RECORDED INFORMATION
####################
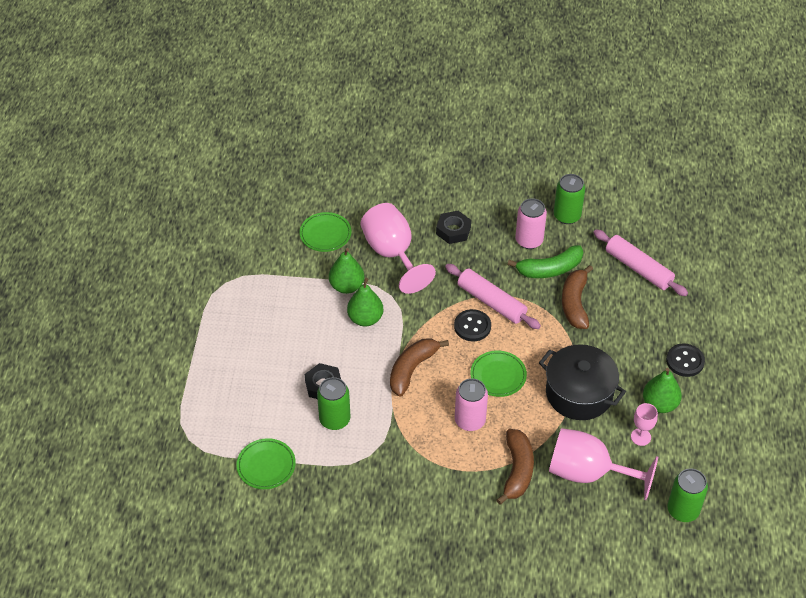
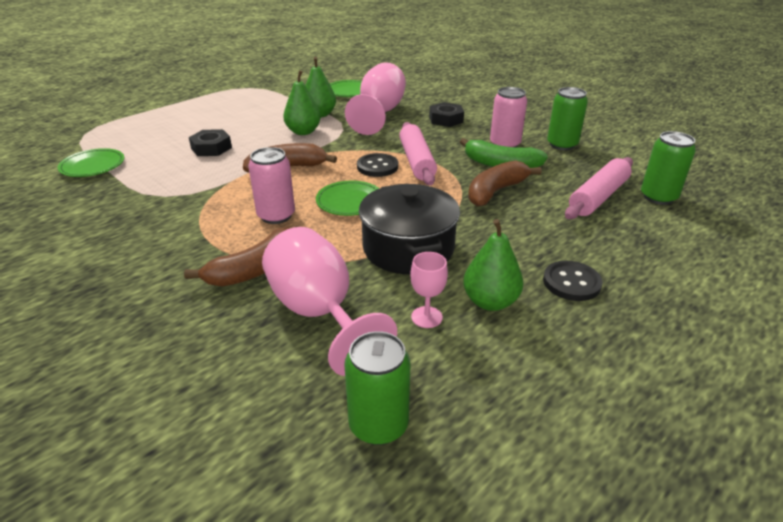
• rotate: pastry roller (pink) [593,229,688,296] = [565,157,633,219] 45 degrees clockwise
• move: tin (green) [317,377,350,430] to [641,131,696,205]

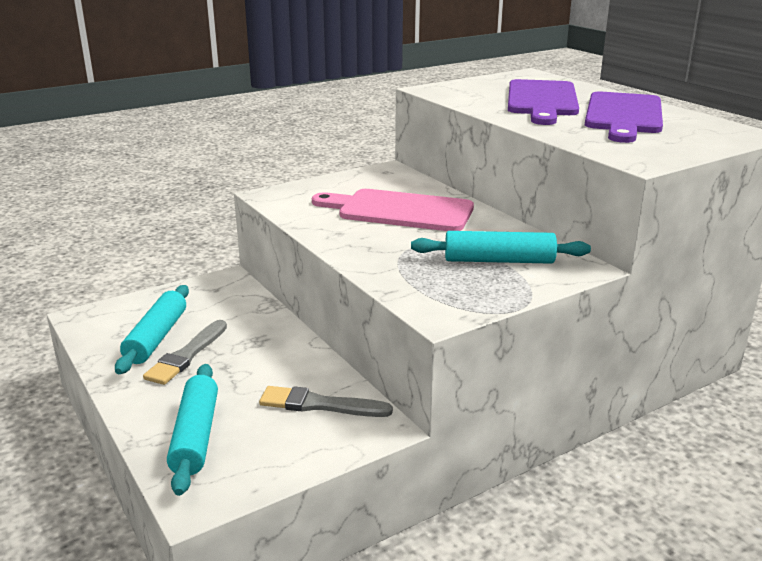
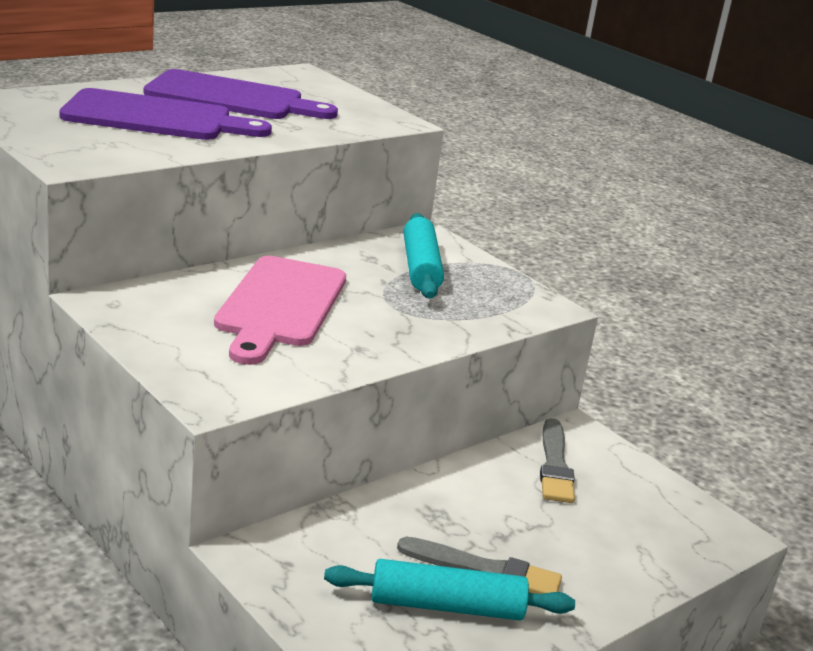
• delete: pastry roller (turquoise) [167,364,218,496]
####################
EXERCISE GOAL
Print all of the material exactly. Omit pictures.

EXERCISE ANSWER
• rotate: pastry roller (pink) [593,229,688,296] = [565,157,633,219] 45 degrees clockwise
• move: tin (green) [317,377,350,430] to [641,131,696,205]

• delete: pastry roller (turquoise) [167,364,218,496]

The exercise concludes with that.